*What needs to be done*:
Using the listing below, say how many of its lines hold "none". Offer nothing beyond the number.

*Extracted information*:
========================================================================

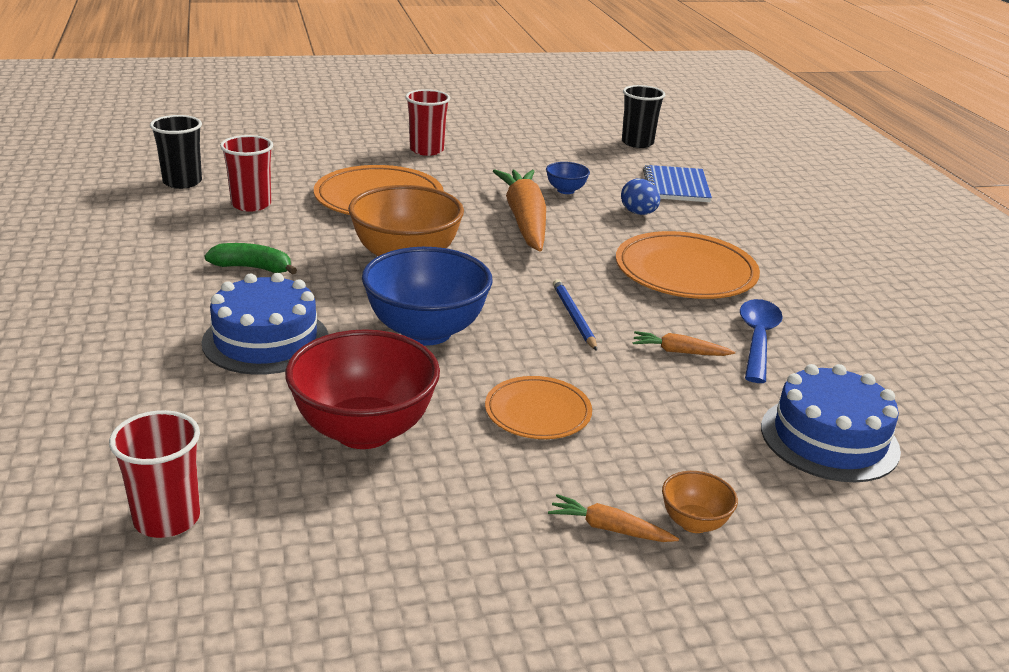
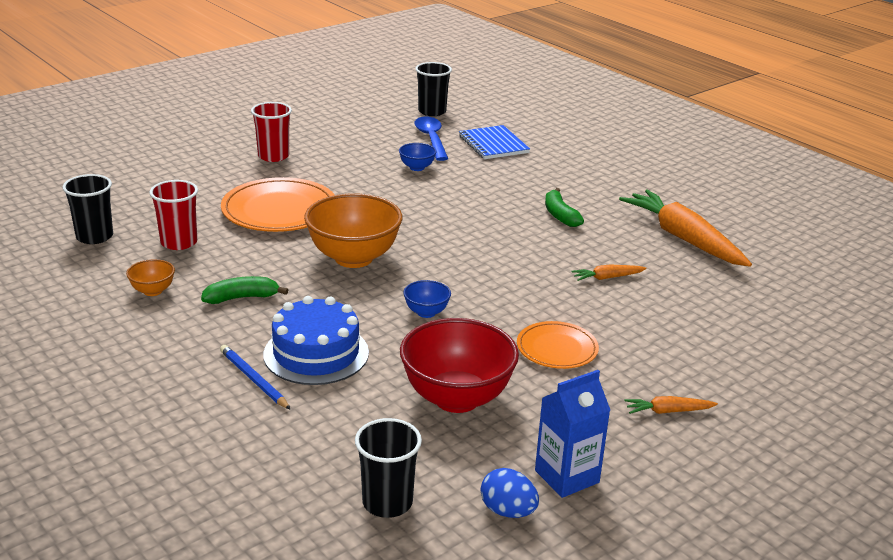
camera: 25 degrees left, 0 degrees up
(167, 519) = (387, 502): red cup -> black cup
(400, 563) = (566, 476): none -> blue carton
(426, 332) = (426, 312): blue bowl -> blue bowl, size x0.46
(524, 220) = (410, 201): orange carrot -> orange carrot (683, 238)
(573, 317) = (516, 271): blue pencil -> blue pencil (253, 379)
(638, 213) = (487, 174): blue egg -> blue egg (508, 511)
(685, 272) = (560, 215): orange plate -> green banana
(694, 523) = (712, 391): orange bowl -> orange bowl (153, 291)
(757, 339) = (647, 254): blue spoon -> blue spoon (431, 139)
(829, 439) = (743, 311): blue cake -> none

========================================================================

*Task solution*:
2